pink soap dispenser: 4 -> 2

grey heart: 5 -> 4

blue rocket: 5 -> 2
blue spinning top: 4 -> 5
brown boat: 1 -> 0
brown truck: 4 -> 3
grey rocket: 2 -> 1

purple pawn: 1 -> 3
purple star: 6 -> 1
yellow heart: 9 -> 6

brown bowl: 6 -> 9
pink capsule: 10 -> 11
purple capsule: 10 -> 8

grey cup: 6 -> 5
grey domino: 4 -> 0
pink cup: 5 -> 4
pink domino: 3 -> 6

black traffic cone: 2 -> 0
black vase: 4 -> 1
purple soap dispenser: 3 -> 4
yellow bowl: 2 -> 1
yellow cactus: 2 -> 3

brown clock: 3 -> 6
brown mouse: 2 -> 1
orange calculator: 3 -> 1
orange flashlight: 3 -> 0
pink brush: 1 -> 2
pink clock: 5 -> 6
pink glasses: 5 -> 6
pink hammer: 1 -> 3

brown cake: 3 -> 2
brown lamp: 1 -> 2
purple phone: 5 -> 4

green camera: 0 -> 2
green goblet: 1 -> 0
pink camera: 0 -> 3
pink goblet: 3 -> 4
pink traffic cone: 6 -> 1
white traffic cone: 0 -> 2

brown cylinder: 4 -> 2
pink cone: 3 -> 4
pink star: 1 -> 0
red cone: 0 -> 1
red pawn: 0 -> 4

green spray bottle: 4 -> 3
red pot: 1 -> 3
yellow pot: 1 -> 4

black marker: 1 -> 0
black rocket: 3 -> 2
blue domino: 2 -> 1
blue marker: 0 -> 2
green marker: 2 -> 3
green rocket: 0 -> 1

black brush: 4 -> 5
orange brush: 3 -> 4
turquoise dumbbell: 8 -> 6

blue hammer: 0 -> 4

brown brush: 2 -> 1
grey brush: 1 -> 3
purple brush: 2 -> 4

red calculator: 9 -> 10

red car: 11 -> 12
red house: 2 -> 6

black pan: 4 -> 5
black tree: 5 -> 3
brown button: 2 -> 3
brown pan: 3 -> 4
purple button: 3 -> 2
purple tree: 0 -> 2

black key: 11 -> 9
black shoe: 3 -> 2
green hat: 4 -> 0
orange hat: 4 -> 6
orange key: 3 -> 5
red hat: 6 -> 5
——
» Directions for this task: Retype all of the data exactly, so that nothing differs from what is given.

» Answer to the problem:
pink soap dispenser: 4 -> 2

grey heart: 5 -> 4

blue rocket: 5 -> 2
blue spinning top: 4 -> 5
brown boat: 1 -> 0
brown truck: 4 -> 3
grey rocket: 2 -> 1

purple pawn: 1 -> 3
purple star: 6 -> 1
yellow heart: 9 -> 6

brown bowl: 6 -> 9
pink capsule: 10 -> 11
purple capsule: 10 -> 8

grey cup: 6 -> 5
grey domino: 4 -> 0
pink cup: 5 -> 4
pink domino: 3 -> 6

black traffic cone: 2 -> 0
black vase: 4 -> 1
purple soap dispenser: 3 -> 4
yellow bowl: 2 -> 1
yellow cactus: 2 -> 3

brown clock: 3 -> 6
brown mouse: 2 -> 1
orange calculator: 3 -> 1
orange flashlight: 3 -> 0
pink brush: 1 -> 2
pink clock: 5 -> 6
pink glasses: 5 -> 6
pink hammer: 1 -> 3

brown cake: 3 -> 2
brown lamp: 1 -> 2
purple phone: 5 -> 4

green camera: 0 -> 2
green goblet: 1 -> 0
pink camera: 0 -> 3
pink goblet: 3 -> 4
pink traffic cone: 6 -> 1
white traffic cone: 0 -> 2

brown cylinder: 4 -> 2
pink cone: 3 -> 4
pink star: 1 -> 0
red cone: 0 -> 1
red pawn: 0 -> 4

green spray bottle: 4 -> 3
red pot: 1 -> 3
yellow pot: 1 -> 4

black marker: 1 -> 0
black rocket: 3 -> 2
blue domino: 2 -> 1
blue marker: 0 -> 2
green marker: 2 -> 3
green rocket: 0 -> 1

black brush: 4 -> 5
orange brush: 3 -> 4
turquoise dumbbell: 8 -> 6

blue hammer: 0 -> 4

brown brush: 2 -> 1
grey brush: 1 -> 3
purple brush: 2 -> 4

red calculator: 9 -> 10

red car: 11 -> 12
red house: 2 -> 6

black pan: 4 -> 5
black tree: 5 -> 3
brown button: 2 -> 3
brown pan: 3 -> 4
purple button: 3 -> 2
purple tree: 0 -> 2

black key: 11 -> 9
black shoe: 3 -> 2
green hat: 4 -> 0
orange hat: 4 -> 6
orange key: 3 -> 5
red hat: 6 -> 5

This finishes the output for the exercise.